== Segment start ==

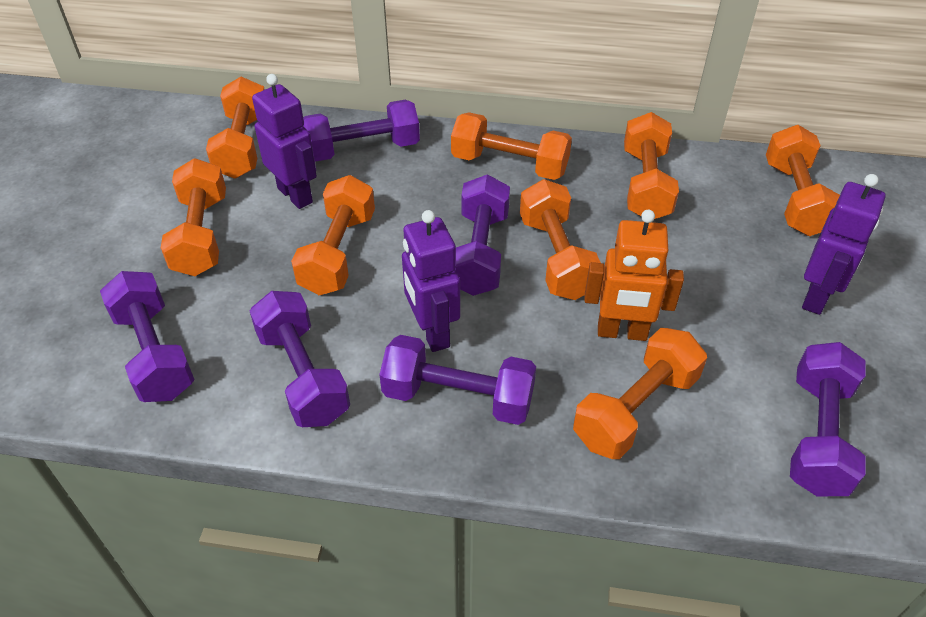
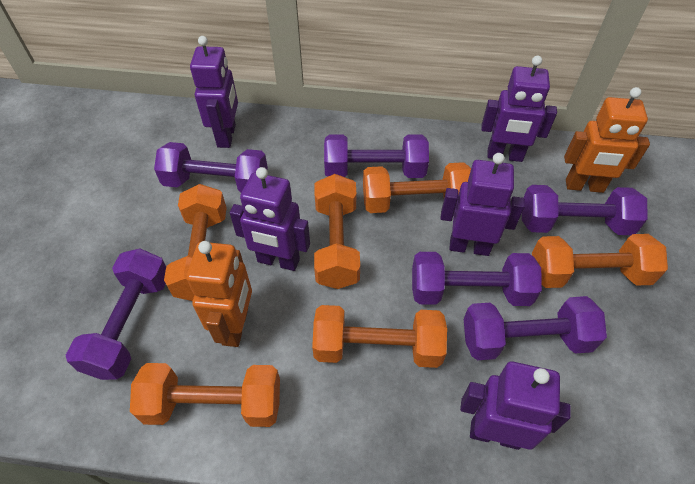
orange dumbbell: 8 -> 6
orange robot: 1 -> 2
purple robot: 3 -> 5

== Segment end ==
== Segment start ==

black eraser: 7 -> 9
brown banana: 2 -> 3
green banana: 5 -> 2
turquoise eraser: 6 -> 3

== Segment end ==
== Segment start ==

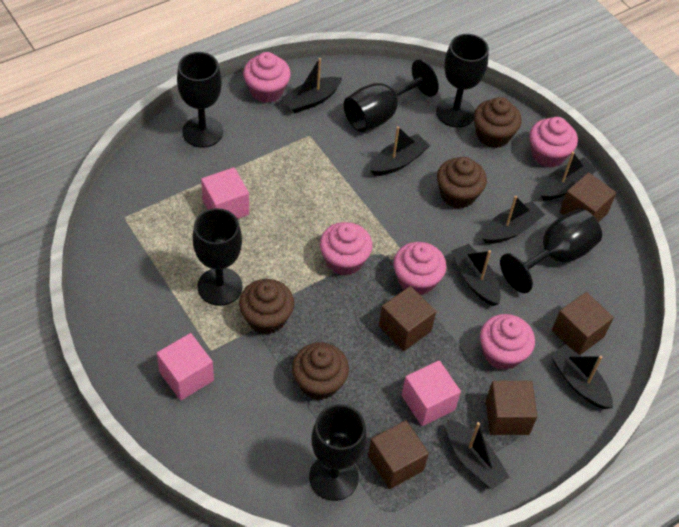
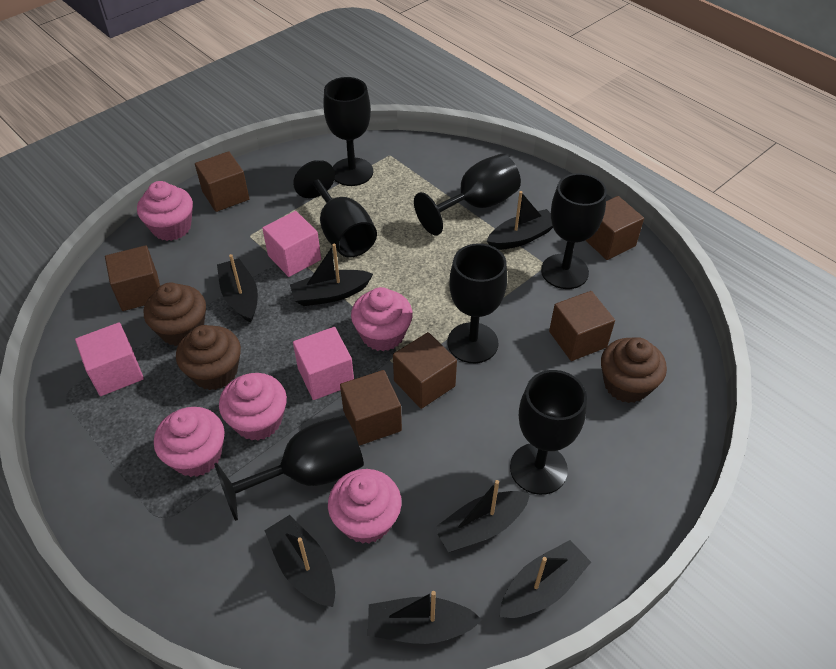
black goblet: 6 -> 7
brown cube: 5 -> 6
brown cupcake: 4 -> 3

== Segment end ==

Look above for the line with "orange dumbbell: 8 -> 6" and the line with "purple robot: 3 -> 5". Write out those two lines and all the lines between them, exactly, and no others.

orange dumbbell: 8 -> 6
orange robot: 1 -> 2
purple robot: 3 -> 5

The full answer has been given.